# [TRY IT]
Nothing in the entries may change when you repeat them, and no images may appear.

# [Records from a data collection]
————

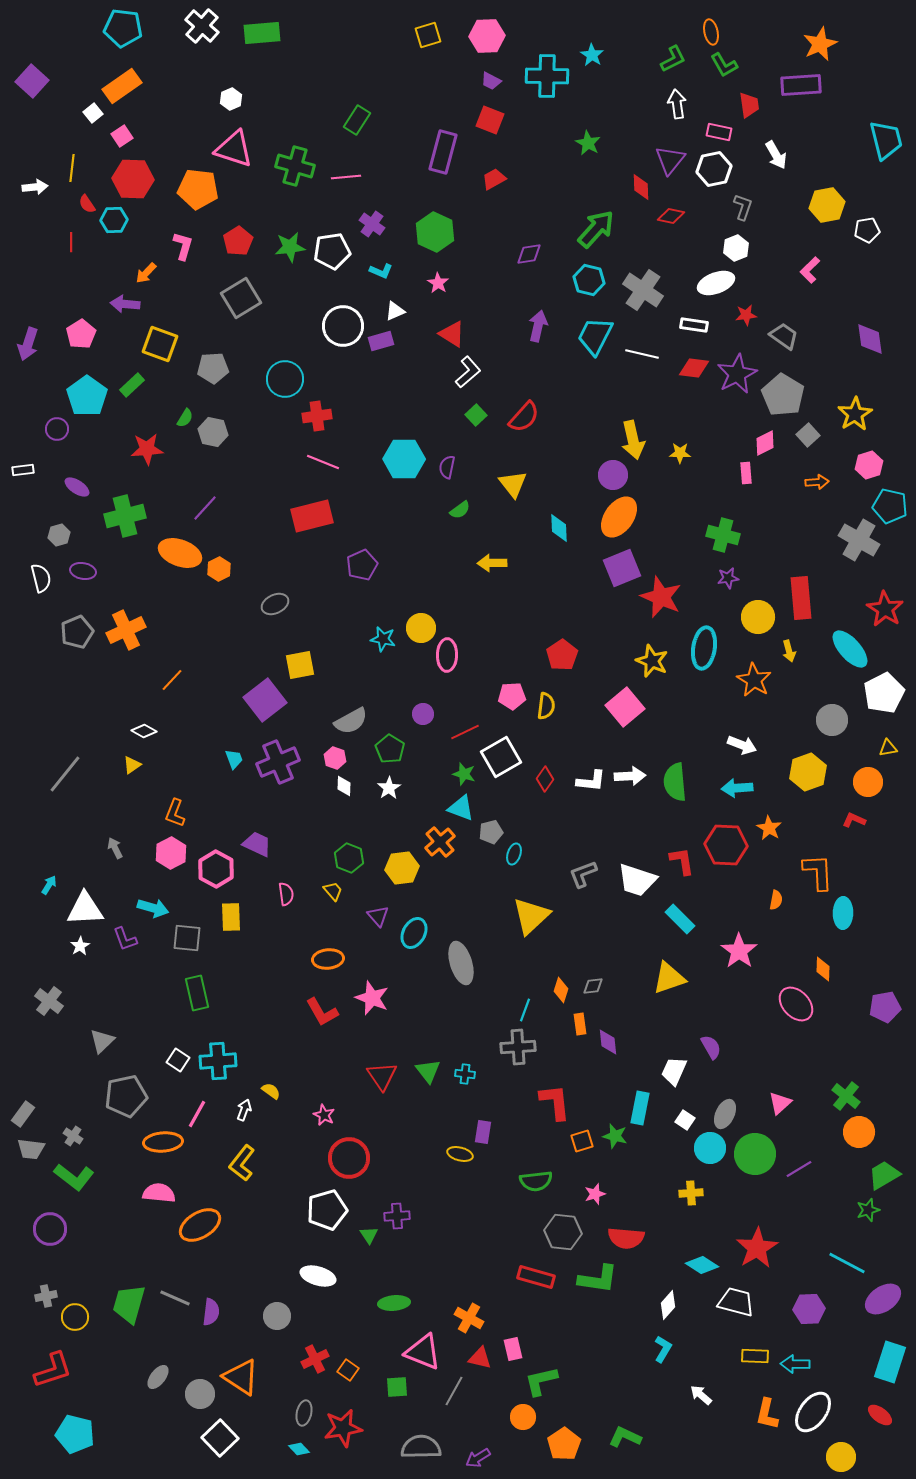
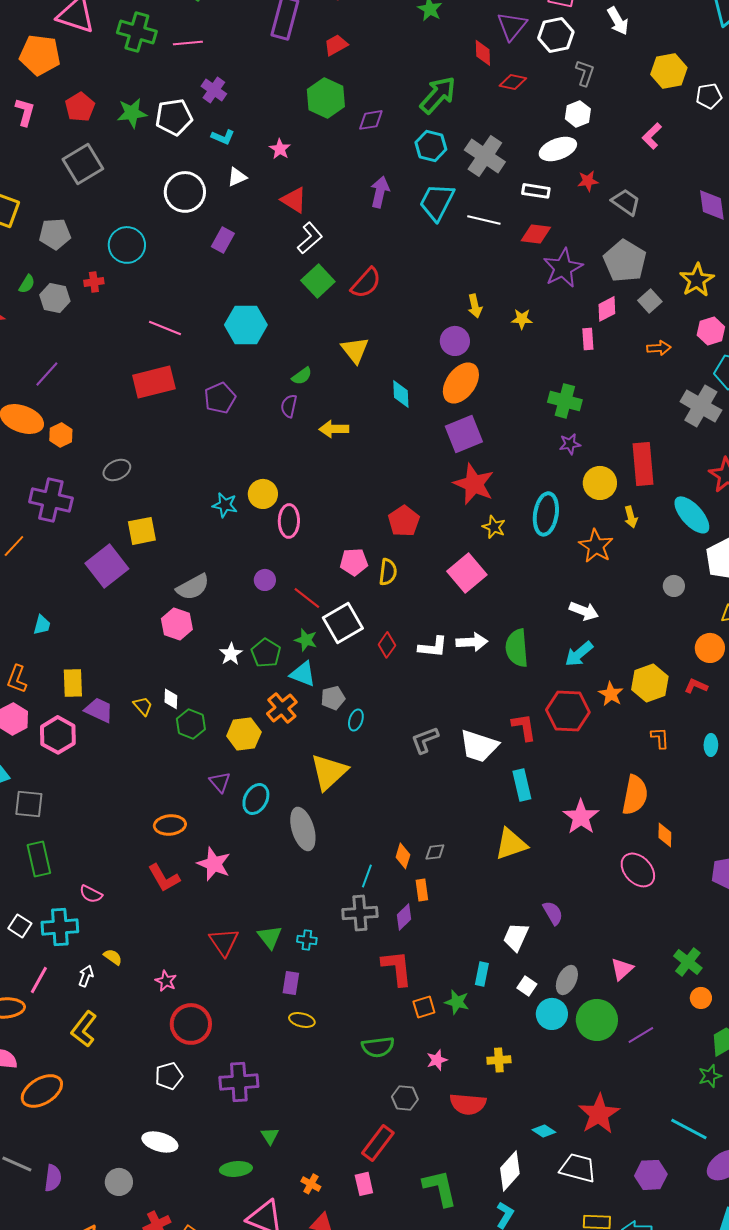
green hexagon: (435, 232) -> (326, 98), moved
purple rectangle: (381, 341) -> (223, 240), moved, turned -45
purple star: (737, 374) -> (563, 268), moved
green square: (476, 415) -> (318, 281), size x1.5
red cross: (317, 416) -> (94, 282), moved, size x0.7
yellow arrow: (633, 440) -> (475, 306), size x0.6
purple semicircle: (447, 467) -> (289, 406), moved
purple pentagon: (362, 565) -> (220, 398), moved
red star: (661, 597) -> (474, 484), moved
yellow star: (652, 661) -> (494, 527), size x0.7
gray circle: (832, 720) -> (674, 586), size x0.7
red line: (465, 732) -> (307, 598), turned 64
green pentagon: (390, 749) -> (266, 653), moved
pink hexagon: (335, 758) -> (177, 624), size x1.4
cyan trapezoid: (234, 759) -> (42, 625), moved, turned 35
purple cross: (278, 762) -> (51, 500), moved, turned 36
yellow hexagon: (808, 772) -> (650, 683), moved
white diamond: (344, 786) -> (171, 699), moved
cyan arrow: (737, 788) -> (579, 654), turned -36
orange L-shape: (818, 872) -> (660, 738), size x0.6
yellow trapezoid: (333, 891) -> (143, 706), moved
pink semicircle: (286, 894) -> (91, 894), moved, turned 125
orange semicircle: (776, 900) -> (635, 795), moved, size x2.0
cyan ellipse: (843, 913) -> (711, 745), moved, size x0.7
yellow triangle: (531, 916) -> (329, 772), moved
yellow rectangle: (231, 917) -> (73, 683), moved
cyan rectangle: (680, 919) -> (522, 785), turned 32
purple diamond: (608, 1042) -> (404, 917), moved, turned 52
cyan rectangle: (640, 1108) -> (482, 974), size x0.7
purple rectangle: (483, 1132) -> (291, 983), moved
orange circle: (859, 1132) -> (701, 998), size x0.7
yellow cross: (691, 1193) -> (499, 1060), moved
white pentagon: (327, 1210) -> (169, 1076), size x0.7
purple cross: (397, 1216) -> (239, 1082), size x1.5
gray hexagon: (563, 1232) -> (405, 1098), size x0.7
green triangle: (369, 1235) -> (270, 1136), moved
cyan diamond: (702, 1265) -> (544, 1131), size x0.7
red rectangle: (536, 1277) -> (378, 1143), turned -69
green L-shape: (598, 1279) -> (440, 1188), moved, turned -111
white diamond: (668, 1305) -> (510, 1171), size x1.4
orange cross: (469, 1318) -> (311, 1184), size x0.7
pink rectangle: (513, 1349) -> (364, 1184), moved

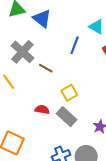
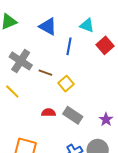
blue triangle: (42, 18) -> (48, 26), moved
yellow square: (69, 93) -> (66, 84), moved

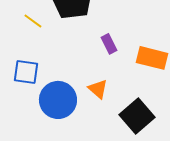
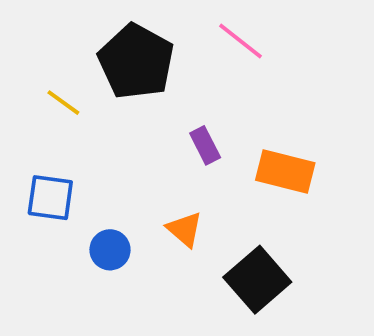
blue circle: (58, 100) -> (110, 250), size x0.6

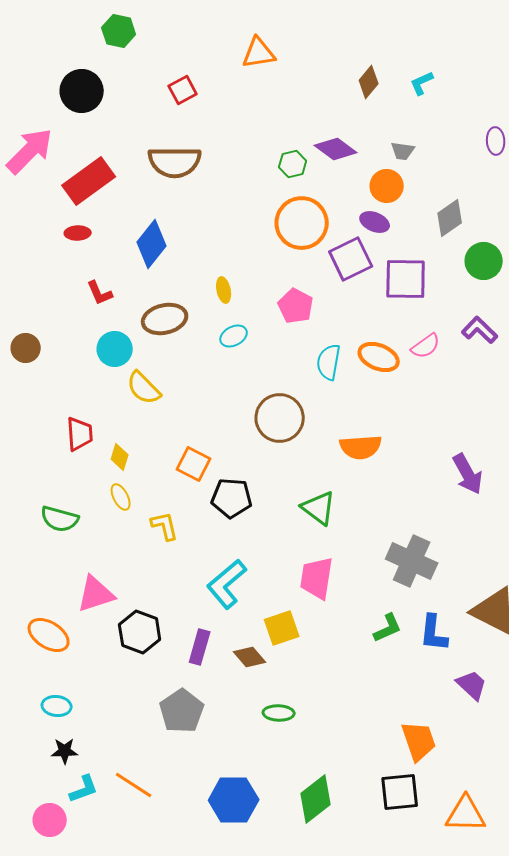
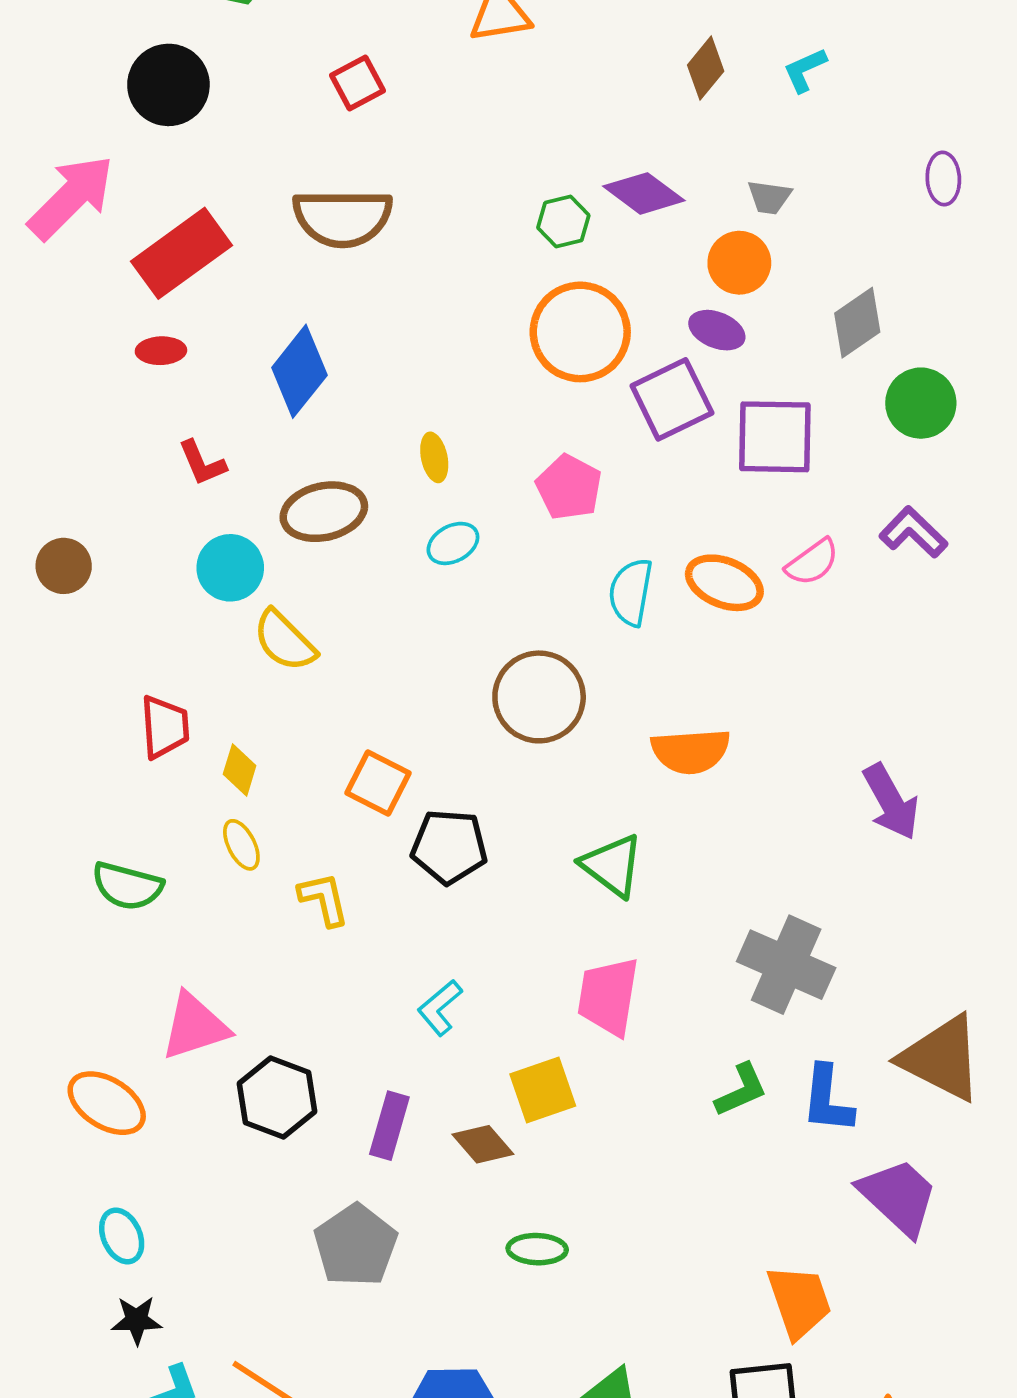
cyan L-shape: (227, 584) -> (440, 1008), size x0.6
purple trapezoid: (472, 685) -> (898, 1197), size x1.4
cyan ellipse: (57, 706) -> (122, 1236), turned 60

————

# [RESULT OF THE EXERCISE]
green hexagon: (435, 232) -> (326, 98), moved
purple rectangle: (381, 341) -> (223, 240), moved, turned -45
purple star: (737, 374) -> (563, 268), moved
green square: (476, 415) -> (318, 281), size x1.5
red cross: (317, 416) -> (94, 282), moved, size x0.7
yellow arrow: (633, 440) -> (475, 306), size x0.6
purple semicircle: (447, 467) -> (289, 406), moved
purple pentagon: (362, 565) -> (220, 398), moved
red star: (661, 597) -> (474, 484), moved
yellow star: (652, 661) -> (494, 527), size x0.7
gray circle: (832, 720) -> (674, 586), size x0.7
red line: (465, 732) -> (307, 598), turned 64
green pentagon: (390, 749) -> (266, 653), moved
pink hexagon: (335, 758) -> (177, 624), size x1.4
cyan trapezoid: (234, 759) -> (42, 625), moved, turned 35
purple cross: (278, 762) -> (51, 500), moved, turned 36
yellow hexagon: (808, 772) -> (650, 683), moved
white diamond: (344, 786) -> (171, 699), moved
cyan arrow: (737, 788) -> (579, 654), turned -36
orange L-shape: (818, 872) -> (660, 738), size x0.6
yellow trapezoid: (333, 891) -> (143, 706), moved
pink semicircle: (286, 894) -> (91, 894), moved, turned 125
orange semicircle: (776, 900) -> (635, 795), moved, size x2.0
cyan ellipse: (843, 913) -> (711, 745), moved, size x0.7
yellow triangle: (531, 916) -> (329, 772), moved
yellow rectangle: (231, 917) -> (73, 683), moved
cyan rectangle: (680, 919) -> (522, 785), turned 32
purple diamond: (608, 1042) -> (404, 917), moved, turned 52
cyan rectangle: (640, 1108) -> (482, 974), size x0.7
purple rectangle: (483, 1132) -> (291, 983), moved
orange circle: (859, 1132) -> (701, 998), size x0.7
yellow cross: (691, 1193) -> (499, 1060), moved
white pentagon: (327, 1210) -> (169, 1076), size x0.7
purple cross: (397, 1216) -> (239, 1082), size x1.5
gray hexagon: (563, 1232) -> (405, 1098), size x0.7
green triangle: (369, 1235) -> (270, 1136), moved
cyan diamond: (702, 1265) -> (544, 1131), size x0.7
red rectangle: (536, 1277) -> (378, 1143), turned -69
green L-shape: (598, 1279) -> (440, 1188), moved, turned -111
white diamond: (668, 1305) -> (510, 1171), size x1.4
orange cross: (469, 1318) -> (311, 1184), size x0.7
pink rectangle: (513, 1349) -> (364, 1184), moved

blue triangle: (42, 18) -> (48, 26), moved
yellow square: (69, 93) -> (66, 84), moved

blue circle: (58, 100) -> (110, 250), size x0.6

cyan L-shape: (227, 584) -> (440, 1008), size x0.6
purple trapezoid: (472, 685) -> (898, 1197), size x1.4
cyan ellipse: (57, 706) -> (122, 1236), turned 60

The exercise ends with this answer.